= Task requirements =
Filter the entries below, keeping only lines with the word "light".

= Image comparison counts =
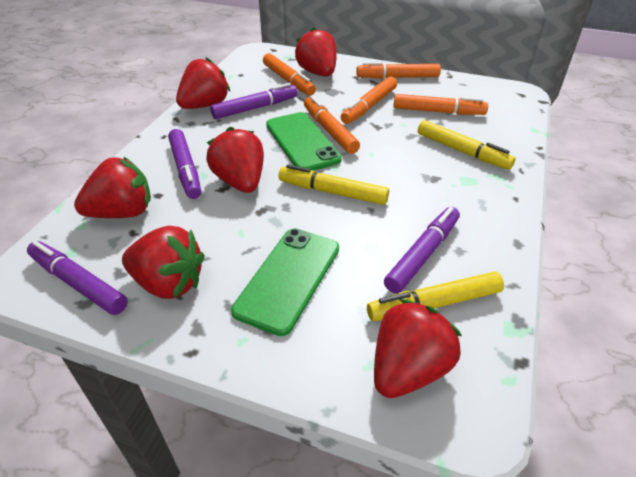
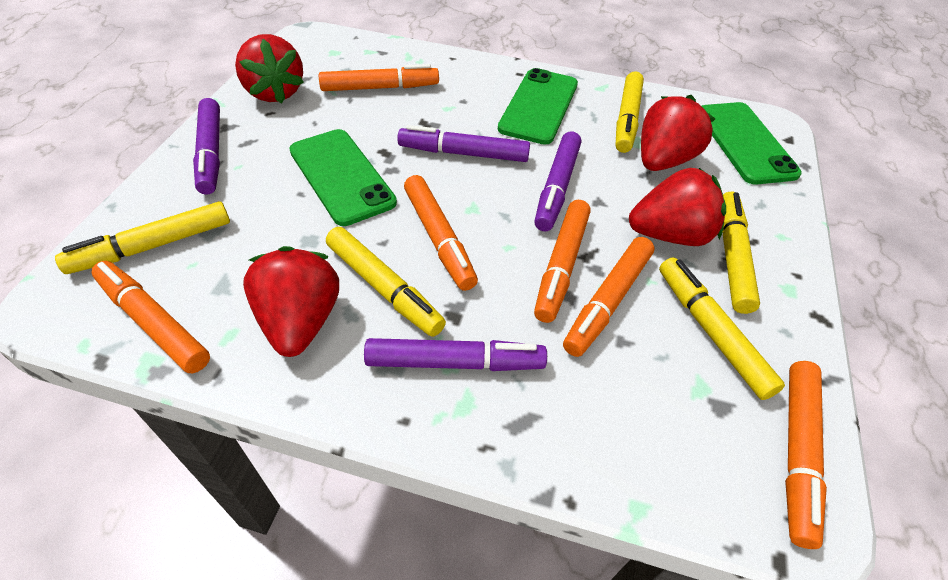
green phone: 2 -> 3
orange marker: 5 -> 6
red strawberry: 6 -> 4
yellow marker: 3 -> 5

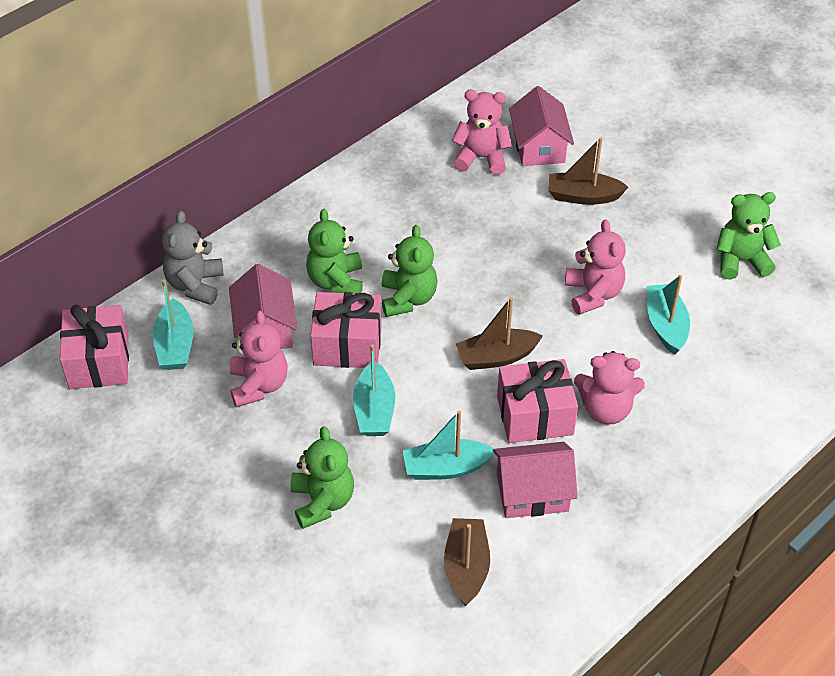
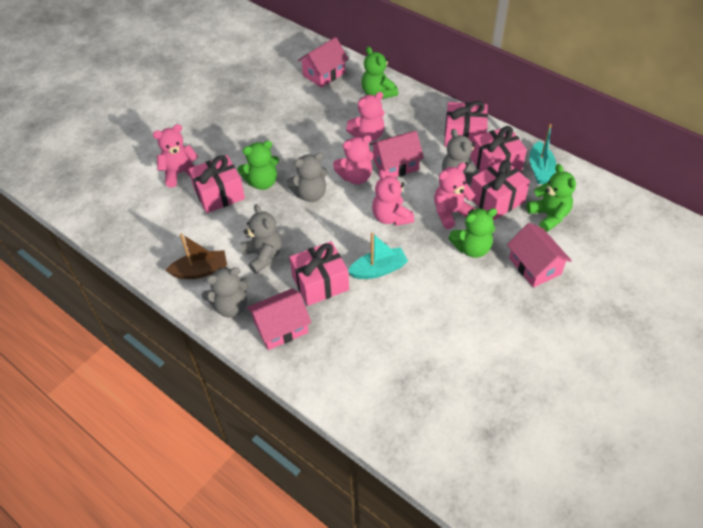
brown boat: 3 -> 1
grey teddy bear: 1 -> 4
pink gift: 3 -> 5
pink house: 3 -> 4
pink teddy bear: 4 -> 5
turquoise boat: 4 -> 2

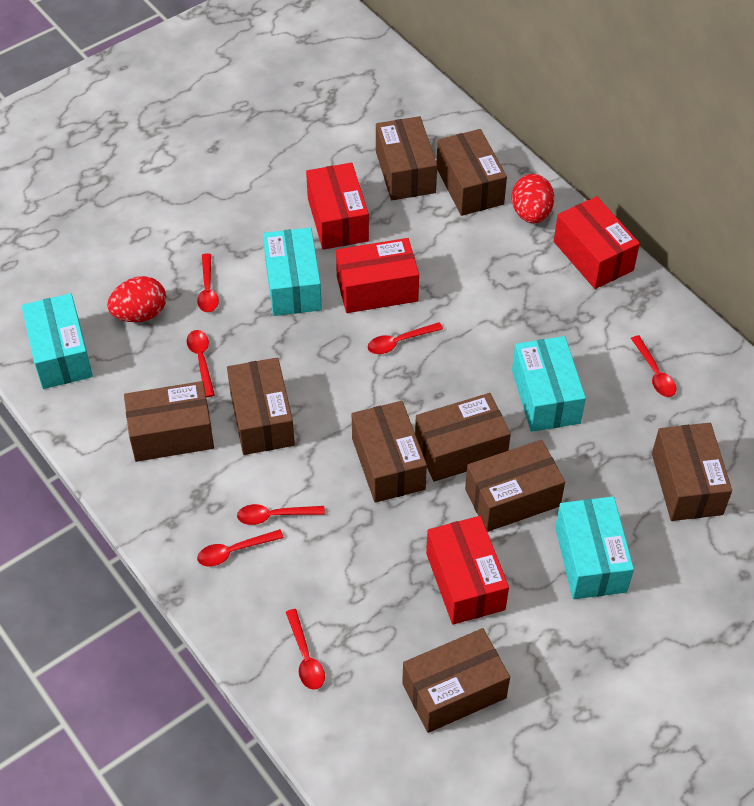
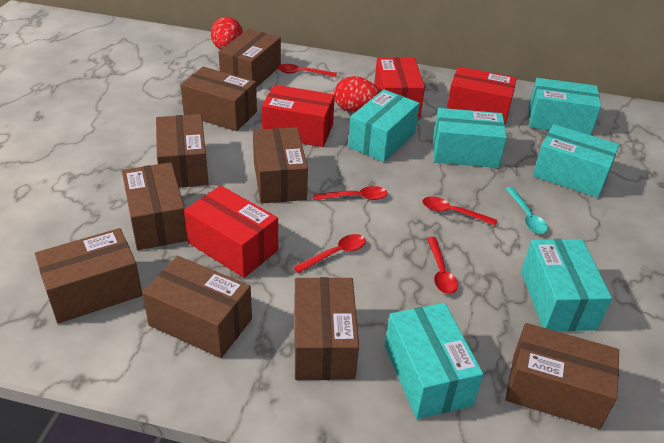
red spoon: 7 -> 5
turquoise box: 4 -> 6
turquoise spoon: 0 -> 1

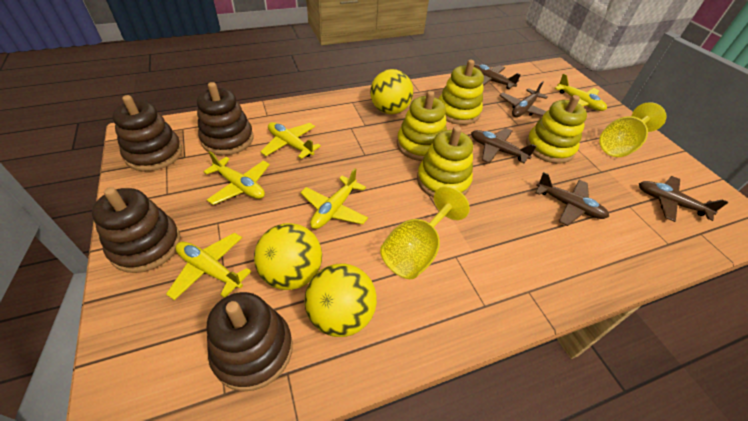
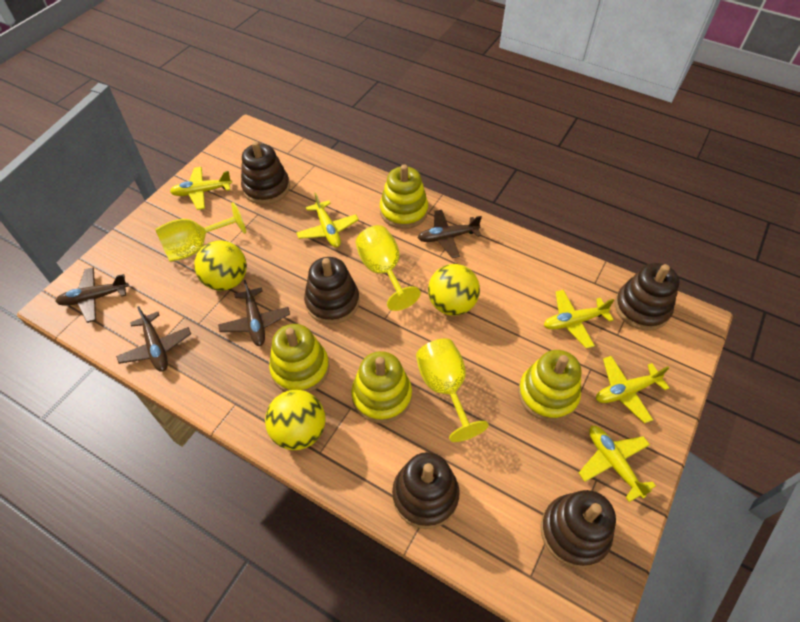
brown plane: 5 -> 4
brown stacking toy: 4 -> 5
yellow goblet: 2 -> 3

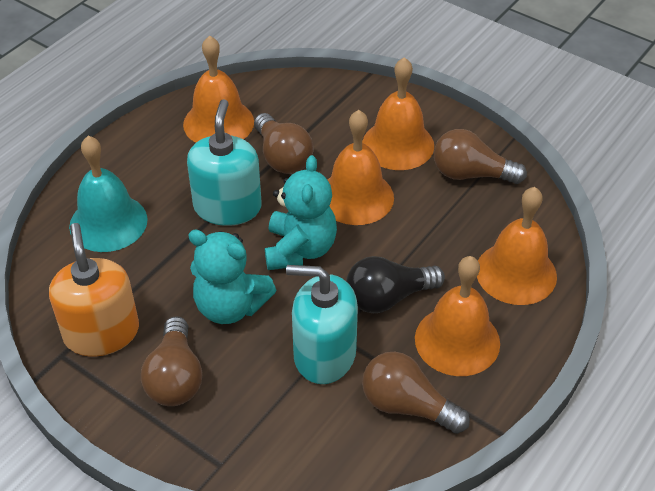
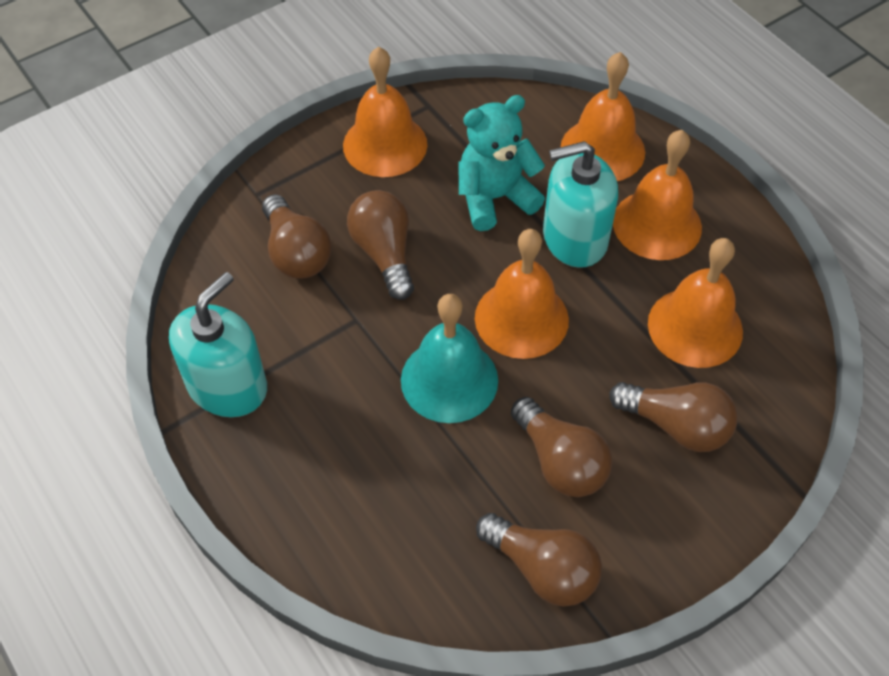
black light bulb: 1 -> 0
brown light bulb: 4 -> 5
orange soap dispenser: 1 -> 0
turquoise teddy bear: 2 -> 1

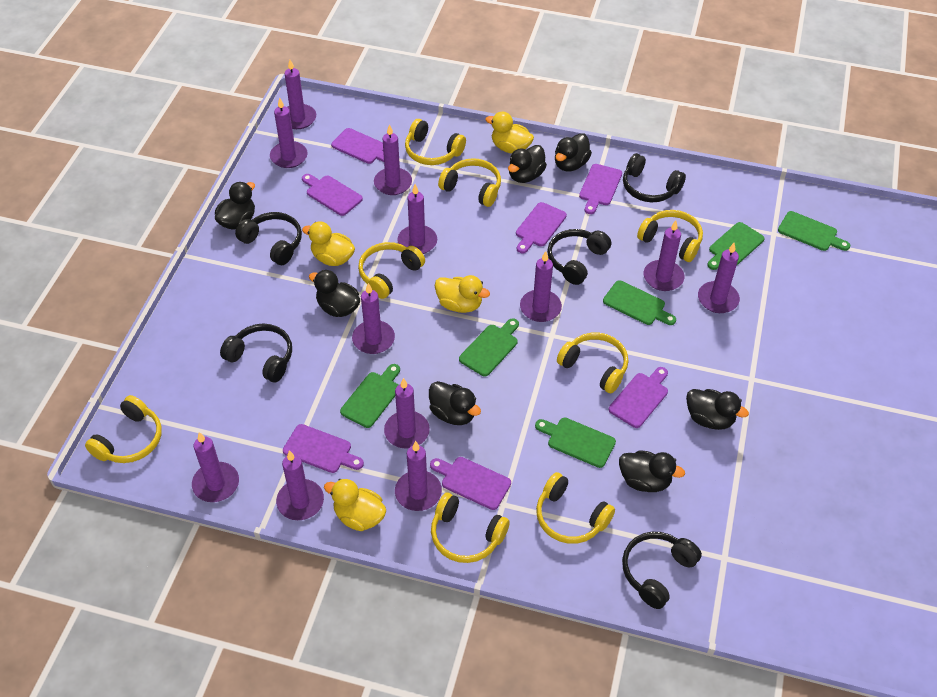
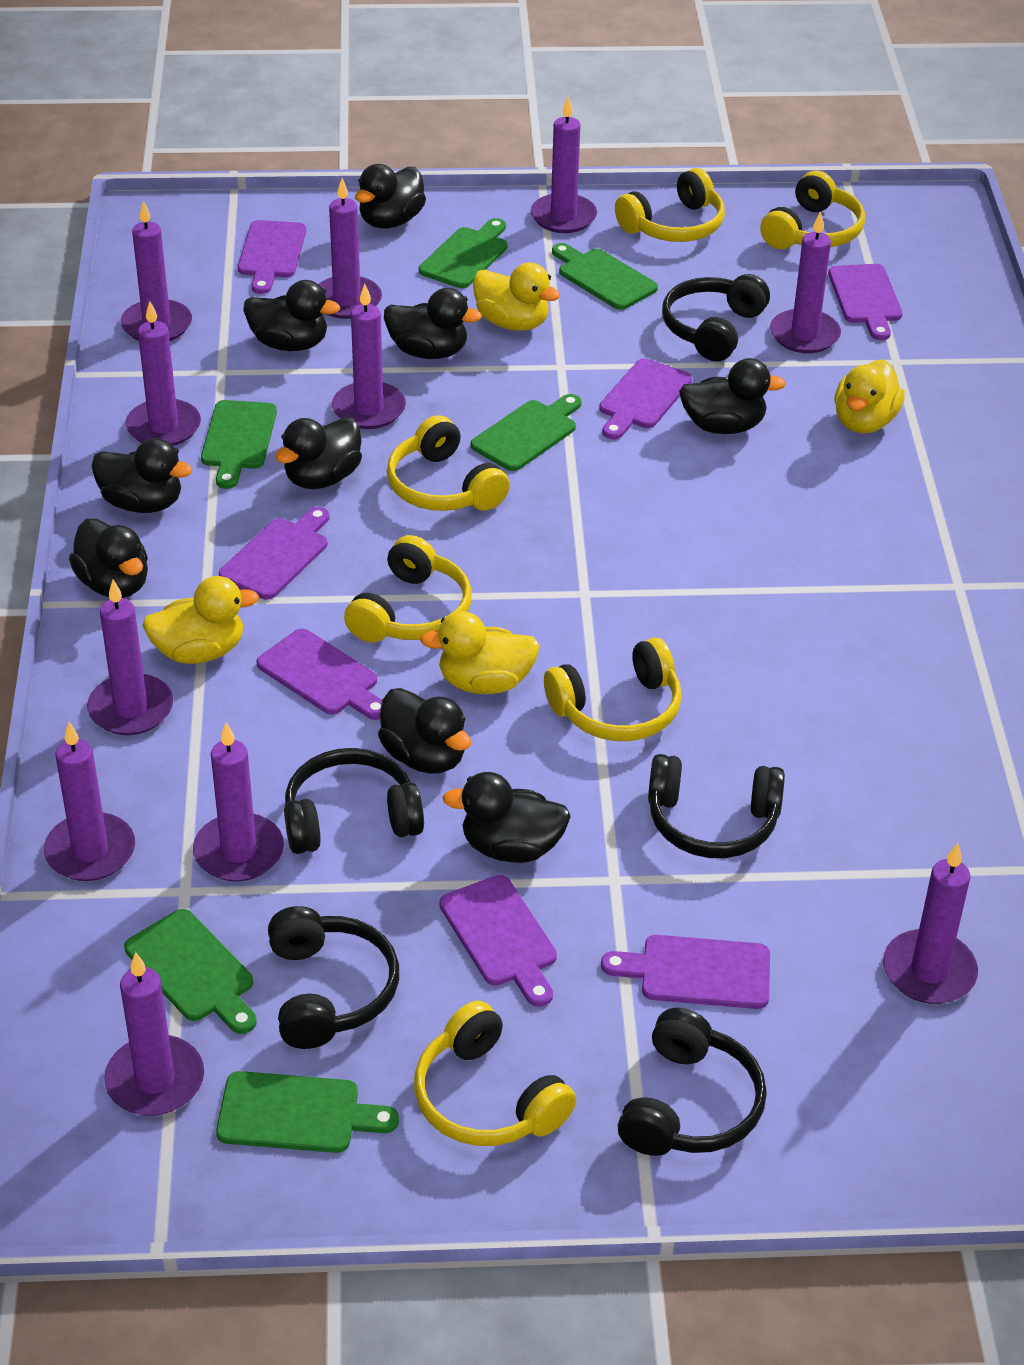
black duck: 7 -> 9
purple candle: 12 -> 11
yellow headphones: 8 -> 6

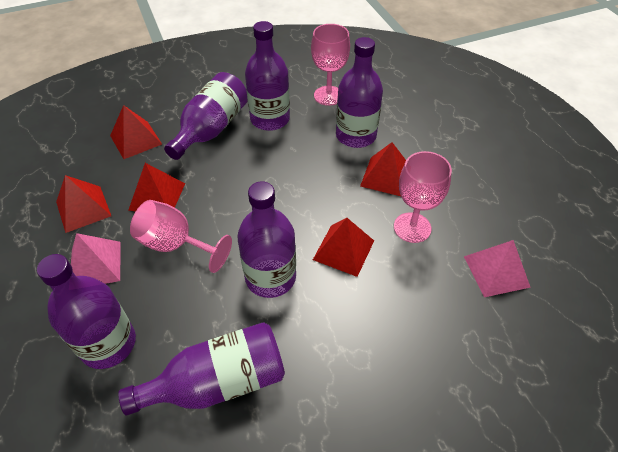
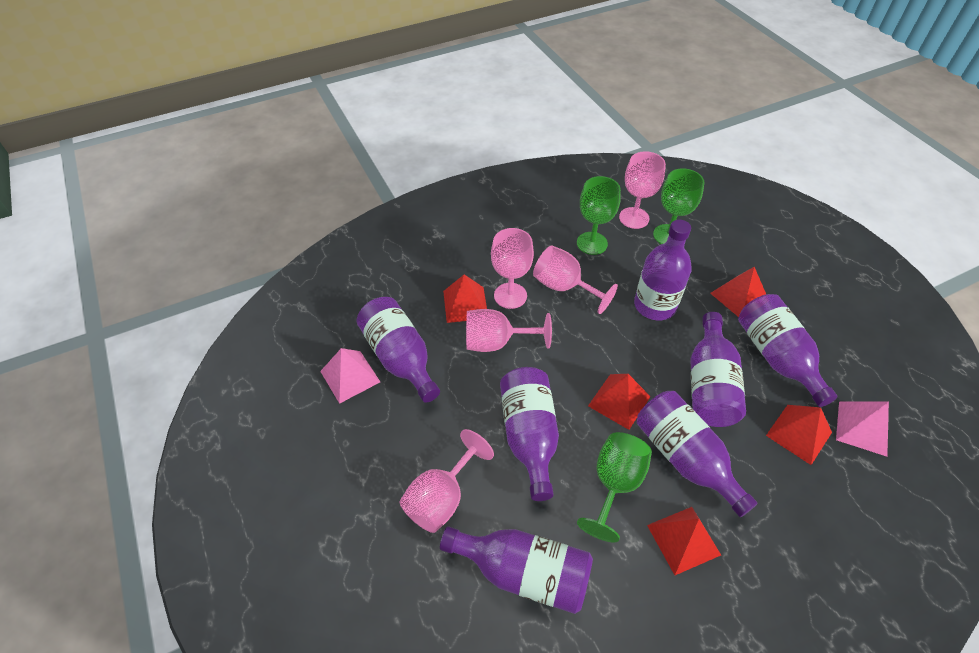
green goblet: 0 -> 3
pink goblet: 3 -> 5
purple bottle: 6 -> 7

= Your solution =
black light bulb: 1 -> 0
brown light bulb: 4 -> 5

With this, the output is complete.